Your objective >> An exact copy of every record below is what's needed here.

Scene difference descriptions
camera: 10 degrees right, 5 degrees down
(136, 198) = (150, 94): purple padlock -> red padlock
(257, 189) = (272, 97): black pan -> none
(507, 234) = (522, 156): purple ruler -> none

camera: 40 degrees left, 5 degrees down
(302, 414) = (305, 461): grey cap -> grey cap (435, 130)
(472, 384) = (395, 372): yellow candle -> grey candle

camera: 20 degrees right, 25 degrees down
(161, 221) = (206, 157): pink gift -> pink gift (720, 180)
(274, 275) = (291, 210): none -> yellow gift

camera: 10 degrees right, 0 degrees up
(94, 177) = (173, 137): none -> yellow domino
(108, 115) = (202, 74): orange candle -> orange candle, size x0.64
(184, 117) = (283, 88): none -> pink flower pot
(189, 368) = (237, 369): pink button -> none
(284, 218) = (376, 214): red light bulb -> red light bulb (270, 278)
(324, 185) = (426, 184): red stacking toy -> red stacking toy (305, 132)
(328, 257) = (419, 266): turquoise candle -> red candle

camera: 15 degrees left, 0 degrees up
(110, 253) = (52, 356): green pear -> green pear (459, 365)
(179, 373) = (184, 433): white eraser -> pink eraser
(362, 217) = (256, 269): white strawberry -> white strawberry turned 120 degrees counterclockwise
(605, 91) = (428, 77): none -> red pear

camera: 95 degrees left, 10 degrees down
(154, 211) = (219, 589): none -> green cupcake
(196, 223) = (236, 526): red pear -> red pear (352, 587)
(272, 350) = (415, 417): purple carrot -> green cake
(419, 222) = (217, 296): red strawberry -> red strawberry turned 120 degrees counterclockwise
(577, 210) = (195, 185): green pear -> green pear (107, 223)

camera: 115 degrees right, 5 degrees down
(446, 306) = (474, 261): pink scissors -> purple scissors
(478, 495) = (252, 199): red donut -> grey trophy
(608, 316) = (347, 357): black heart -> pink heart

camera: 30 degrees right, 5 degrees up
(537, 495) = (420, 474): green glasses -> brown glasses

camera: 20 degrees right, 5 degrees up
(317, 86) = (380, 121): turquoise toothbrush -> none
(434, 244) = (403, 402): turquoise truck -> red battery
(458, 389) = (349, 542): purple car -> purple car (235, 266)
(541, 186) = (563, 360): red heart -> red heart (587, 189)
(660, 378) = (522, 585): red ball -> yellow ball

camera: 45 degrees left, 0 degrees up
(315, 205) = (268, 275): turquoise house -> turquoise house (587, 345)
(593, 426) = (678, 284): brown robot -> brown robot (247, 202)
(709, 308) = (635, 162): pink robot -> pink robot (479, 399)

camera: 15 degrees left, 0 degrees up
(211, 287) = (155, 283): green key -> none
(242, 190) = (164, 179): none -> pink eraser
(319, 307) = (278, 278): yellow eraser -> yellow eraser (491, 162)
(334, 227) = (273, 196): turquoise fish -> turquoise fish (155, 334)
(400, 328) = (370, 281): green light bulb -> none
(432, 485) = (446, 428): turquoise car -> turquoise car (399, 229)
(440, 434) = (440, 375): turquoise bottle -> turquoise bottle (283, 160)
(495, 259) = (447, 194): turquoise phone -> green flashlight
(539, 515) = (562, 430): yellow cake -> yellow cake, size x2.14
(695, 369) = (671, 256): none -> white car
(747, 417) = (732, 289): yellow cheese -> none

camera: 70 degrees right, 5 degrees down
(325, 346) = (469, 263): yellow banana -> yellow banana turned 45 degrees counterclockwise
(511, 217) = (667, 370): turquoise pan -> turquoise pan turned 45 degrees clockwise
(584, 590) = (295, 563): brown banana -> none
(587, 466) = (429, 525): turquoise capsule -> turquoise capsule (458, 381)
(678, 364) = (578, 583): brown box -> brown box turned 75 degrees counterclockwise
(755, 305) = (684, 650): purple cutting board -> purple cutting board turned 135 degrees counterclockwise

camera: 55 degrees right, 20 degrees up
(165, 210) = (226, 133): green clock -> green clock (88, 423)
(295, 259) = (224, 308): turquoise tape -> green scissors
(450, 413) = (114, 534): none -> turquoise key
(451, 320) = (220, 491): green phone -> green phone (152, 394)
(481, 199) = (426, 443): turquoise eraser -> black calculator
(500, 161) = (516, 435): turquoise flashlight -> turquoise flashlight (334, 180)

Solution to the exercise >>
camera: 10 degrees right, 5 degrees down
(136, 198) = (150, 94): purple padlock -> red padlock
(257, 189) = (272, 97): black pan -> none
(507, 234) = (522, 156): purple ruler -> none

camera: 40 degrees left, 5 degrees down
(302, 414) = (305, 461): grey cap -> grey cap (435, 130)
(472, 384) = (395, 372): yellow candle -> grey candle

camera: 20 degrees right, 25 degrees down
(161, 221) = (206, 157): pink gift -> pink gift (720, 180)
(274, 275) = (291, 210): none -> yellow gift

camera: 10 degrees right, 0 degrees up
(94, 177) = (173, 137): none -> yellow domino
(108, 115) = (202, 74): orange candle -> orange candle, size x0.64
(184, 117) = (283, 88): none -> pink flower pot
(189, 368) = (237, 369): pink button -> none
(284, 218) = (376, 214): red light bulb -> red light bulb (270, 278)
(324, 185) = (426, 184): red stacking toy -> red stacking toy (305, 132)
(328, 257) = (419, 266): turquoise candle -> red candle

camera: 15 degrees left, 0 degrees up
(110, 253) = (52, 356): green pear -> green pear (459, 365)
(179, 373) = (184, 433): white eraser -> pink eraser
(362, 217) = (256, 269): white strawberry -> white strawberry turned 120 degrees counterclockwise
(605, 91) = (428, 77): none -> red pear

camera: 95 degrees left, 10 degrees down
(154, 211) = (219, 589): none -> green cupcake
(196, 223) = (236, 526): red pear -> red pear (352, 587)
(272, 350) = (415, 417): purple carrot -> green cake
(419, 222) = (217, 296): red strawberry -> red strawberry turned 120 degrees counterclockwise
(577, 210) = (195, 185): green pear -> green pear (107, 223)

camera: 115 degrees right, 5 degrees down
(446, 306) = (474, 261): pink scissors -> purple scissors
(478, 495) = (252, 199): red donut -> grey trophy
(608, 316) = (347, 357): black heart -> pink heart

camera: 30 degrees right, 5 degrees up
(537, 495) = (420, 474): green glasses -> brown glasses

camera: 20 degrees right, 5 degrees up
(317, 86) = (380, 121): turquoise toothbrush -> none
(434, 244) = (403, 402): turquoise truck -> red battery
(458, 389) = (349, 542): purple car -> purple car (235, 266)
(541, 186) = (563, 360): red heart -> red heart (587, 189)
(660, 378) = (522, 585): red ball -> yellow ball

camera: 45 degrees left, 0 degrees up
(315, 205) = (268, 275): turquoise house -> turquoise house (587, 345)
(593, 426) = (678, 284): brown robot -> brown robot (247, 202)
(709, 308) = (635, 162): pink robot -> pink robot (479, 399)

camera: 15 degrees left, 0 degrees up
(211, 287) = (155, 283): green key -> none
(242, 190) = (164, 179): none -> pink eraser
(319, 307) = (278, 278): yellow eraser -> yellow eraser (491, 162)
(334, 227) = (273, 196): turquoise fish -> turquoise fish (155, 334)
(400, 328) = (370, 281): green light bulb -> none
(432, 485) = (446, 428): turquoise car -> turquoise car (399, 229)
(440, 434) = (440, 375): turquoise bottle -> turquoise bottle (283, 160)
(495, 259) = (447, 194): turquoise phone -> green flashlight
(539, 515) = (562, 430): yellow cake -> yellow cake, size x2.14
(695, 369) = (671, 256): none -> white car
(747, 417) = (732, 289): yellow cheese -> none

camera: 70 degrees right, 5 degrees down
(325, 346) = (469, 263): yellow banana -> yellow banana turned 45 degrees counterclockwise
(511, 217) = (667, 370): turquoise pan -> turquoise pan turned 45 degrees clockwise
(584, 590) = (295, 563): brown banana -> none
(587, 466) = (429, 525): turquoise capsule -> turquoise capsule (458, 381)
(678, 364) = (578, 583): brown box -> brown box turned 75 degrees counterclockwise
(755, 305) = (684, 650): purple cutting board -> purple cutting board turned 135 degrees counterclockwise

camera: 55 degrees right, 20 degrees up
(165, 210) = (226, 133): green clock -> green clock (88, 423)
(295, 259) = (224, 308): turquoise tape -> green scissors
(450, 413) = (114, 534): none -> turquoise key
(451, 320) = (220, 491): green phone -> green phone (152, 394)
(481, 199) = (426, 443): turquoise eraser -> black calculator
(500, 161) = (516, 435): turquoise flashlight -> turquoise flashlight (334, 180)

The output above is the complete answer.